**Task input**
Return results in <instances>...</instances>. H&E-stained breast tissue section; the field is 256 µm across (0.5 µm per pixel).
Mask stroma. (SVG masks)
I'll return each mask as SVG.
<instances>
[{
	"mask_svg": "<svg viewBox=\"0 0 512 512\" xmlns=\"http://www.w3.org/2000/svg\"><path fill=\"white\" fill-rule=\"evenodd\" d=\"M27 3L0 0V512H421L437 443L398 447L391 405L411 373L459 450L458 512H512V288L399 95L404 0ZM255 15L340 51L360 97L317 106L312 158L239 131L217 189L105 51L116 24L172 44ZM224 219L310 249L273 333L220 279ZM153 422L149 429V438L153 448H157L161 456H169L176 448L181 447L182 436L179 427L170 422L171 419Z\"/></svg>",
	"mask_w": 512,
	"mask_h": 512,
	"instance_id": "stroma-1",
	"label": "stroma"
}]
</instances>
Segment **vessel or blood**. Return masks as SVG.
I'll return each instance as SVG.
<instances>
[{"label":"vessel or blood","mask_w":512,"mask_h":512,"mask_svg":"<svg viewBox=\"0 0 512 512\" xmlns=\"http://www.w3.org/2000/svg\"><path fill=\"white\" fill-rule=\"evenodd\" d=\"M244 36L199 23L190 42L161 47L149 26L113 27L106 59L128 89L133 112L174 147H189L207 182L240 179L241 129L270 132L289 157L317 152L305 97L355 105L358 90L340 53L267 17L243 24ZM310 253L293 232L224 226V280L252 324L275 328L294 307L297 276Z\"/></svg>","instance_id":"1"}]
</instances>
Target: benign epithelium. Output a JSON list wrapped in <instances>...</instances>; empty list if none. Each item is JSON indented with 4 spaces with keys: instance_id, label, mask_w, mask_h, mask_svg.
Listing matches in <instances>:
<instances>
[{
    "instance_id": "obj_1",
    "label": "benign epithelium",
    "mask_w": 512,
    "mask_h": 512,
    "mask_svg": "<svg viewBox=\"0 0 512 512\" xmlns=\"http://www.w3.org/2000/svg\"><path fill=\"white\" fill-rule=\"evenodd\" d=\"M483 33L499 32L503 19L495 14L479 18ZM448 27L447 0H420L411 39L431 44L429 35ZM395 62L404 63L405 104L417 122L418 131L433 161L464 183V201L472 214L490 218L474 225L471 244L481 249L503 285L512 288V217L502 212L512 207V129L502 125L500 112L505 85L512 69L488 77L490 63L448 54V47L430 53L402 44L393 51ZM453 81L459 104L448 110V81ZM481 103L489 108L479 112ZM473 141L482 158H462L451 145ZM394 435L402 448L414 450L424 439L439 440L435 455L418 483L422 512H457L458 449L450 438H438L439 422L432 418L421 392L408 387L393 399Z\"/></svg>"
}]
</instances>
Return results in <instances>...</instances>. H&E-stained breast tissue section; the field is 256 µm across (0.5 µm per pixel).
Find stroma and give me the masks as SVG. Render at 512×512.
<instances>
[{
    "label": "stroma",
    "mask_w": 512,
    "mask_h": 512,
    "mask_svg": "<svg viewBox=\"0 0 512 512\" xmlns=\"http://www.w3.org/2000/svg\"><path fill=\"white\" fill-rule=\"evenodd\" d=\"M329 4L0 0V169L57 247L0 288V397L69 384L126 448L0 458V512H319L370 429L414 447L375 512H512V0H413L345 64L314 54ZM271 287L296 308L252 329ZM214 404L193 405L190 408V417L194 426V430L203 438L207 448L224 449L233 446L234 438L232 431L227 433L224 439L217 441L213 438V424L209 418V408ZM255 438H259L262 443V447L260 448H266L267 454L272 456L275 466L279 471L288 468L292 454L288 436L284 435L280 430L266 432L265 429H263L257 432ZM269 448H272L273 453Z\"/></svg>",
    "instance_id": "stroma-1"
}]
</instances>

**Given problem**
Each entry above needs to be retyped exactly.

**Result of this task**
Return results in <instances>...</instances>. H&E-stained breast tissue section; the field is 256 µm across (0.5 µm per pixel).
Mask stroma. (SVG masks)
I'll return each mask as SVG.
<instances>
[{
	"mask_svg": "<svg viewBox=\"0 0 512 512\" xmlns=\"http://www.w3.org/2000/svg\"><path fill=\"white\" fill-rule=\"evenodd\" d=\"M27 3L0 0V512H421L437 443L398 447L391 405L411 373L459 450L458 512H512V288L399 95L404 0ZM255 15L340 51L360 97L317 106L312 158L239 131L217 189L105 51L116 24L172 44ZM224 219L310 249L273 333L220 279ZM153 422L149 429V438L153 448H157L161 456H169L176 448L181 447L182 436L179 427L170 422L171 419Z\"/></svg>",
	"mask_w": 512,
	"mask_h": 512,
	"instance_id": "stroma-1",
	"label": "stroma"
}]
</instances>
Segment **vessel or blood**. Return masks as SVG.
I'll return each instance as SVG.
<instances>
[{"label":"vessel or blood","mask_w":512,"mask_h":512,"mask_svg":"<svg viewBox=\"0 0 512 512\" xmlns=\"http://www.w3.org/2000/svg\"><path fill=\"white\" fill-rule=\"evenodd\" d=\"M244 36L199 23L190 42L161 47L149 26L113 27L106 59L128 89L133 112L174 147H189L207 182L240 179L241 129L270 132L289 157L317 152L305 97L355 105L358 90L340 53L267 17L243 24ZM310 253L293 232L224 226V280L252 324L275 328L294 307L297 276Z\"/></svg>","instance_id":"1"}]
</instances>
Target: benign epithelium. Output a JSON list wrapped in <instances>...</instances>; empty list if none. Each item is JSON indented with 4 spaces with keys: instance_id, label, mask_w, mask_h, mask_svg.
Listing matches in <instances>:
<instances>
[{
    "instance_id": "obj_1",
    "label": "benign epithelium",
    "mask_w": 512,
    "mask_h": 512,
    "mask_svg": "<svg viewBox=\"0 0 512 512\" xmlns=\"http://www.w3.org/2000/svg\"><path fill=\"white\" fill-rule=\"evenodd\" d=\"M483 33L499 32L503 19L495 14L479 18ZM448 27L447 0H420L411 39L431 44L429 35ZM395 62L404 63L405 104L417 122L418 131L433 161L464 183V201L472 214L490 218L474 225L471 244L481 249L503 285L512 288V217L502 212L512 207V129L502 125L500 112L505 85L512 69L488 77L490 63L448 54V47L430 53L402 44L393 51ZM453 81L459 104L448 110V81ZM481 103L489 108L479 112ZM473 141L482 158H462L451 145ZM394 435L402 448L414 450L424 439L439 440L435 455L418 483L422 512H457L458 449L450 438H438L439 422L432 418L421 392L408 387L393 399Z\"/></svg>"
}]
</instances>
Return results in <instances>...</instances>. H&E-stained breast tissue section; the field is 256 µm across (0.5 µm per pixel).
Find stroma and give me the masks as SVG. Render at 512×512.
<instances>
[{
    "label": "stroma",
    "mask_w": 512,
    "mask_h": 512,
    "mask_svg": "<svg viewBox=\"0 0 512 512\" xmlns=\"http://www.w3.org/2000/svg\"><path fill=\"white\" fill-rule=\"evenodd\" d=\"M329 4L0 0V169L57 247L0 288V397L69 384L126 448L0 458V512H319L370 429L414 447L375 512H512V0H413L345 64L314 54ZM271 287L296 308L252 329ZM214 404L193 405L190 408V417L194 426V430L203 438L207 448L224 449L233 446L234 438L232 431L227 433L224 439L217 441L213 438V424L209 418V408ZM255 438H259L262 443V447L260 448H266L267 454L272 456L275 466L279 471L288 468L292 454L288 436L284 435L280 430L266 432L265 429H263L257 432ZM269 448H272L273 453Z\"/></svg>",
    "instance_id": "stroma-1"
}]
</instances>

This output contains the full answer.